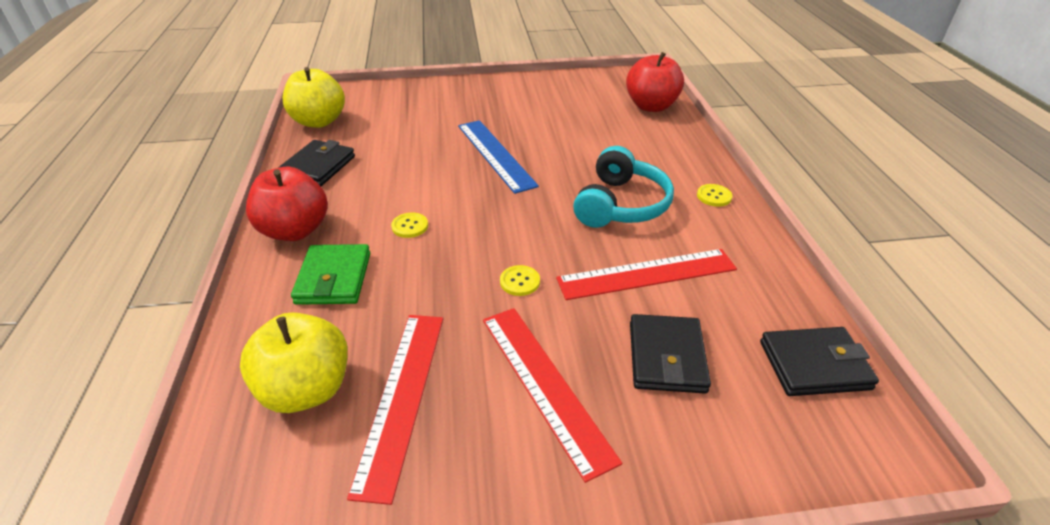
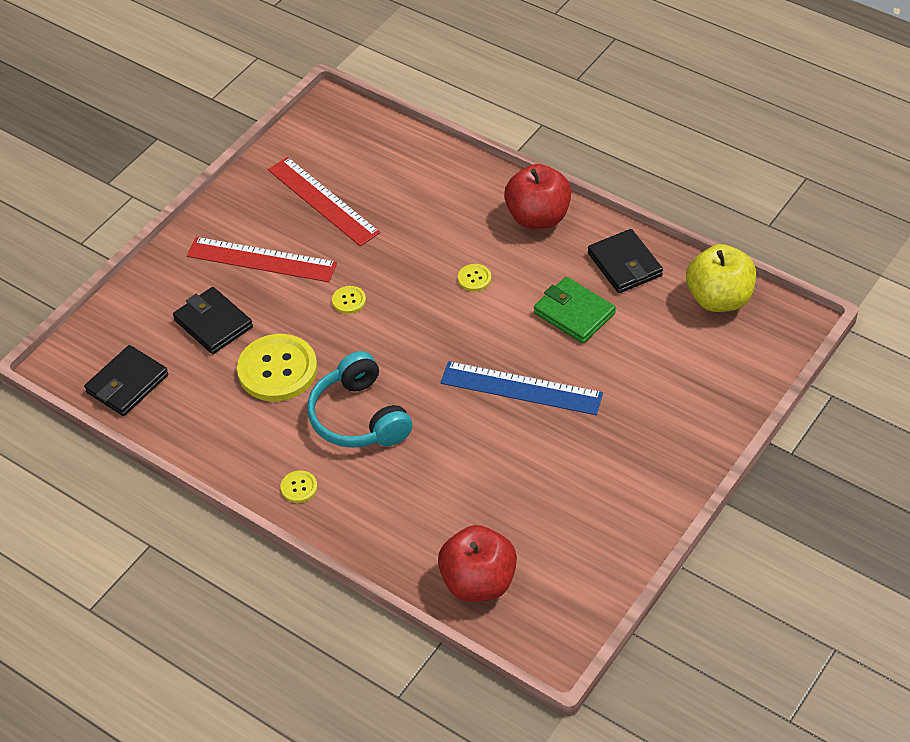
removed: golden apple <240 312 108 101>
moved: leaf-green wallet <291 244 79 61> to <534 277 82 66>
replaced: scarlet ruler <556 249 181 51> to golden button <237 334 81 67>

▶ Work instructions
Whenever the word "golden" occurs in a line of the listing above, return that line.

▶ Answer to this exercise
removed: golden apple <240 312 108 101>
replaced: scarlet ruler <556 249 181 51> to golden button <237 334 81 67>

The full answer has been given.